* [Exercise description]: Gather every line of the records that contains the string "shortInstrumentName".
--- Begin Records for processing ---
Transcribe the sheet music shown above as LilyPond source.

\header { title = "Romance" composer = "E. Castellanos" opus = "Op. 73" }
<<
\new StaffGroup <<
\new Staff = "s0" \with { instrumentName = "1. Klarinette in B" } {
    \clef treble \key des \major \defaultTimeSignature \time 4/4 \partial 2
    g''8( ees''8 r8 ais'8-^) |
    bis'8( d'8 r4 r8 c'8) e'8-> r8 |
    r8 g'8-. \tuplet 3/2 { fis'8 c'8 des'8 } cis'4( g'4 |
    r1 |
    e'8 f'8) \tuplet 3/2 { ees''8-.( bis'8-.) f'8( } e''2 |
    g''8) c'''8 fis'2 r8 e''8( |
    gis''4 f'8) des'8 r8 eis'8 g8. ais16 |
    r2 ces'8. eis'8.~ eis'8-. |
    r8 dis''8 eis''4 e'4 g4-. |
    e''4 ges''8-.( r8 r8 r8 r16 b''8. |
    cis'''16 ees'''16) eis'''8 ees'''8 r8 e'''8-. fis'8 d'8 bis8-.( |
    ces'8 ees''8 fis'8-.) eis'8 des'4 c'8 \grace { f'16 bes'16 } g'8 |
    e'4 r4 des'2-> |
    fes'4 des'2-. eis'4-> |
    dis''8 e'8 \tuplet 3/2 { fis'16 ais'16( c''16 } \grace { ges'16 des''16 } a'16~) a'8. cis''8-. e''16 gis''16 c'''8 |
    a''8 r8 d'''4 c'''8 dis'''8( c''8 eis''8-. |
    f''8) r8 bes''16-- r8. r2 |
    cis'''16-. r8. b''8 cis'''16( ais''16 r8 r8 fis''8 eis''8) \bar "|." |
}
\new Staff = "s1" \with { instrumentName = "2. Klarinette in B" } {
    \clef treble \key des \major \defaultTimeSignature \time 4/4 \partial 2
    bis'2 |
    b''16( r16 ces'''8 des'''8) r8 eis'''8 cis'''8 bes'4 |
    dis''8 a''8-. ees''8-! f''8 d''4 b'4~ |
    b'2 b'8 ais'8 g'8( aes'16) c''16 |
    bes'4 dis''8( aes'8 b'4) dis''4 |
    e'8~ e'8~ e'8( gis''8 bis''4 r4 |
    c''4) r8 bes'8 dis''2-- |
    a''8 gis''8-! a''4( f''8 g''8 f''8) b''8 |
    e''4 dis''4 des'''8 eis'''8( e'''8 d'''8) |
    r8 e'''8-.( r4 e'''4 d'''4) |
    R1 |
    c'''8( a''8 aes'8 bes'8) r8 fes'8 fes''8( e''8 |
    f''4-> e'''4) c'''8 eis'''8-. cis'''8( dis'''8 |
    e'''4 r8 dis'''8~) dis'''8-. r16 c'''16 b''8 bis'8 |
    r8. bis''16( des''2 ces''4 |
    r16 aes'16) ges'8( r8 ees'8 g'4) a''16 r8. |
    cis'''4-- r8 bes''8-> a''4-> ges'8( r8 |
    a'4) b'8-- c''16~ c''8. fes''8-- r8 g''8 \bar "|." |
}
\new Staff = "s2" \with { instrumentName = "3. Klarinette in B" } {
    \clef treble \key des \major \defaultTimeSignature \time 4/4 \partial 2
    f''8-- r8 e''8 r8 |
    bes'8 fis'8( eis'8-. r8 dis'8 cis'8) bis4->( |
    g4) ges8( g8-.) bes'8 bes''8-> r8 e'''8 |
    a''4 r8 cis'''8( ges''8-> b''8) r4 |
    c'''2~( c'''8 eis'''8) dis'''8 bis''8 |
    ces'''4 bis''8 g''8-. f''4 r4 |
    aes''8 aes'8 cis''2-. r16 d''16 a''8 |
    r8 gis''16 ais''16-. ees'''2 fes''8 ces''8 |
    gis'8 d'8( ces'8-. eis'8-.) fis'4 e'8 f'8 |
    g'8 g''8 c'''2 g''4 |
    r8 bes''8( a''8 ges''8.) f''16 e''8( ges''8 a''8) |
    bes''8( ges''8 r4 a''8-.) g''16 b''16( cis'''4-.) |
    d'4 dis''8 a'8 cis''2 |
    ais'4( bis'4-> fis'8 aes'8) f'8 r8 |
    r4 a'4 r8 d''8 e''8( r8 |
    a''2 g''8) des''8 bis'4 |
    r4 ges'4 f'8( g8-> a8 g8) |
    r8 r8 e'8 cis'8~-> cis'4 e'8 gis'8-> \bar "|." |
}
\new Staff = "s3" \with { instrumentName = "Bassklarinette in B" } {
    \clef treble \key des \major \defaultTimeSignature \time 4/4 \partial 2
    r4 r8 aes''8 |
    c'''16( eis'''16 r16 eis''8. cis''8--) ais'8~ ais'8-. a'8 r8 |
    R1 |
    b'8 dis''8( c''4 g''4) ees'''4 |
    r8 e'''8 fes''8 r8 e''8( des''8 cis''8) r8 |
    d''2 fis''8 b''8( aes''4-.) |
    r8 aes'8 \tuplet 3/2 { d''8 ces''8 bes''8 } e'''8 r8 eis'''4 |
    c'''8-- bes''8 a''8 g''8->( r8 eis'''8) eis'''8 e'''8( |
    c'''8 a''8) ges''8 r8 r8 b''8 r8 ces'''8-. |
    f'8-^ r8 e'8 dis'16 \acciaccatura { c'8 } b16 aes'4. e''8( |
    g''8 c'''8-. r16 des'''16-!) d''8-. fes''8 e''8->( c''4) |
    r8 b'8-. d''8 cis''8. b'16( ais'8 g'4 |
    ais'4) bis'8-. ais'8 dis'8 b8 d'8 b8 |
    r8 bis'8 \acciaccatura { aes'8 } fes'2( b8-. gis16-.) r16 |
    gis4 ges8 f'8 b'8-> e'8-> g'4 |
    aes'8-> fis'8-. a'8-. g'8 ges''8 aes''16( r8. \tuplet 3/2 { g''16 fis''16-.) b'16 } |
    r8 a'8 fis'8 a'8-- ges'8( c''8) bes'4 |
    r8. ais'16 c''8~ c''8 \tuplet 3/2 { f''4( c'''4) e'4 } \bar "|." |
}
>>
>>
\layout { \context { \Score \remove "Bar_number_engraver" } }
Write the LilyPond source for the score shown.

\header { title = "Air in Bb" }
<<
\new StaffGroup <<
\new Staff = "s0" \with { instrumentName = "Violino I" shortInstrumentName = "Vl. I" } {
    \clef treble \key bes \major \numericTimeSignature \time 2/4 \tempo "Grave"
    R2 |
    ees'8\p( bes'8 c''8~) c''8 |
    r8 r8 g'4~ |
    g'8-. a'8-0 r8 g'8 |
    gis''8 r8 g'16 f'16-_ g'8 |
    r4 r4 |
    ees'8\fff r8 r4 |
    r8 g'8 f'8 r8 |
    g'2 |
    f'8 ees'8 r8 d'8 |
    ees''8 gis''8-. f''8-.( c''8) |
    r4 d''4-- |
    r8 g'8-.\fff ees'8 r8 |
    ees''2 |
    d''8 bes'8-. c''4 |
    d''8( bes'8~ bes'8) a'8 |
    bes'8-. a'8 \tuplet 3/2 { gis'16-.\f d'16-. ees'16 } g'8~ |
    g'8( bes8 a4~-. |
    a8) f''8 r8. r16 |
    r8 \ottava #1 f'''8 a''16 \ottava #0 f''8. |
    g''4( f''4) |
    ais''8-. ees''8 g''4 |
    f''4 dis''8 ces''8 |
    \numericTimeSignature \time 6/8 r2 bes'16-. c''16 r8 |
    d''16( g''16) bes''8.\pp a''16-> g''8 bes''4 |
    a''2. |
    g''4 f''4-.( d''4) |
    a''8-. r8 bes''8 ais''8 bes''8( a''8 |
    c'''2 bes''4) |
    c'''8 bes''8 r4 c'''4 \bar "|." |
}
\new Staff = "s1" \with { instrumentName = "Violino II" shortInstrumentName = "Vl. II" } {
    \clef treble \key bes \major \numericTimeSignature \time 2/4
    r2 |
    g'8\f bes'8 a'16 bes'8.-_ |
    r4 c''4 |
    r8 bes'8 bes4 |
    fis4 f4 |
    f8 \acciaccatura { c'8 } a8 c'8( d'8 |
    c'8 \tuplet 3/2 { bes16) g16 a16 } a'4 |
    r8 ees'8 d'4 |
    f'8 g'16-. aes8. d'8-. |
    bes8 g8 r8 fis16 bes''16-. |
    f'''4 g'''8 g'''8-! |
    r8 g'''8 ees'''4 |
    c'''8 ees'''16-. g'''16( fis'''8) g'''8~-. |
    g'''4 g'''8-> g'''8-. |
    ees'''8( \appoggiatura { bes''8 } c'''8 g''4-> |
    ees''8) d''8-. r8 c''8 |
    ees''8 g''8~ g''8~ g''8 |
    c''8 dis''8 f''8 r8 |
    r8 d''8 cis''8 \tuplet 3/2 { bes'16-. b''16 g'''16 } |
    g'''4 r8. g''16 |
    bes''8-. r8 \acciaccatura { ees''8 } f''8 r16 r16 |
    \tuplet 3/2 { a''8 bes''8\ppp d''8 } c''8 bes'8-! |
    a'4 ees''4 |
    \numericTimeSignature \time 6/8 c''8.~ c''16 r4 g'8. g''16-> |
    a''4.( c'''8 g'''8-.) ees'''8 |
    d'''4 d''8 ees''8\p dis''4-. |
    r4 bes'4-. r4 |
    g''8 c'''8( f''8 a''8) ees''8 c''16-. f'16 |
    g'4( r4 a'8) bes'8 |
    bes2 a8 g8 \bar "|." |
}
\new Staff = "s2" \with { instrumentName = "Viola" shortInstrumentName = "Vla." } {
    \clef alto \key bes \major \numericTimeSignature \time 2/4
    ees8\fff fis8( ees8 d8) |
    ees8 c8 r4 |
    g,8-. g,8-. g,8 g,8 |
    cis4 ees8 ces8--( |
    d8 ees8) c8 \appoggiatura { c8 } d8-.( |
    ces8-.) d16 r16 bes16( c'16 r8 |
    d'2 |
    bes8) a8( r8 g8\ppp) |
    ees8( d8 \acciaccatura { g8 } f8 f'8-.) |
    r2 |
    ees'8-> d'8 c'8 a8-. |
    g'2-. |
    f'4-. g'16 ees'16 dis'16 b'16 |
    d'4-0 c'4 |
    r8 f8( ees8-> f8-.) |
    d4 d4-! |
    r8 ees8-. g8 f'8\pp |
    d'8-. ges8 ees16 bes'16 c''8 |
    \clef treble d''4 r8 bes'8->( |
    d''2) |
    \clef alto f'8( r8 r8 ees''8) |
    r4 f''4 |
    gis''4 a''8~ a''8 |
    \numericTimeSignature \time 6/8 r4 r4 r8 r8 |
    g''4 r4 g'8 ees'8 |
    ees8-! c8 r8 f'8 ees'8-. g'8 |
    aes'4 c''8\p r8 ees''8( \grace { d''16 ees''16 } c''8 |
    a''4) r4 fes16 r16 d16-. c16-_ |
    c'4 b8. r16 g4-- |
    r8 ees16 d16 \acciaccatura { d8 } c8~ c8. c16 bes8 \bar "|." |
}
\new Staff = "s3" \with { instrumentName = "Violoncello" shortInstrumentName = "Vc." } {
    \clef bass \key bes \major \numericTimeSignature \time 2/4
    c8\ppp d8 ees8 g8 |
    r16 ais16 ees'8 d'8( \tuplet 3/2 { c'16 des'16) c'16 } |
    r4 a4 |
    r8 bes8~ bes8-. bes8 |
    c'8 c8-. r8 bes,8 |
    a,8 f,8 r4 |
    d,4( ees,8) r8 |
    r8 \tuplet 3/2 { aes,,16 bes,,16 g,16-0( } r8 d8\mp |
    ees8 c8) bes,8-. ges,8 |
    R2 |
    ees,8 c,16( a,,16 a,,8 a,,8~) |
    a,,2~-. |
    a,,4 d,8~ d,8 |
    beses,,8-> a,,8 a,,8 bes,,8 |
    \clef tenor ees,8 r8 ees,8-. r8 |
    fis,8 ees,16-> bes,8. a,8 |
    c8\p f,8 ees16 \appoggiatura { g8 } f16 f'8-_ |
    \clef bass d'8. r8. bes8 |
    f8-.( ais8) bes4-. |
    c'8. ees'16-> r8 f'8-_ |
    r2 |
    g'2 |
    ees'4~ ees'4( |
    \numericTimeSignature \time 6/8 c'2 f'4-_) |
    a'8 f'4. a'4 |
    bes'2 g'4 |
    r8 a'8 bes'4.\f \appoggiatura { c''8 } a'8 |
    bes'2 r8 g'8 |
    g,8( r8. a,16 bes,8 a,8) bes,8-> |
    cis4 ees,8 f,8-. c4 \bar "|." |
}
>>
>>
--- End Records for processing ---
* [Complete response]:
\new Staff = "s0" \with { instrumentName = "Violino I" shortInstrumentName = "Vl. I" } {
\new Staff = "s1" \with { instrumentName = "Violino II" shortInstrumentName = "Vl. II" } {
\new Staff = "s2" \with { instrumentName = "Viola" shortInstrumentName = "Vla." } {
\new Staff = "s3" \with { instrumentName = "Violoncello" shortInstrumentName = "Vc." } {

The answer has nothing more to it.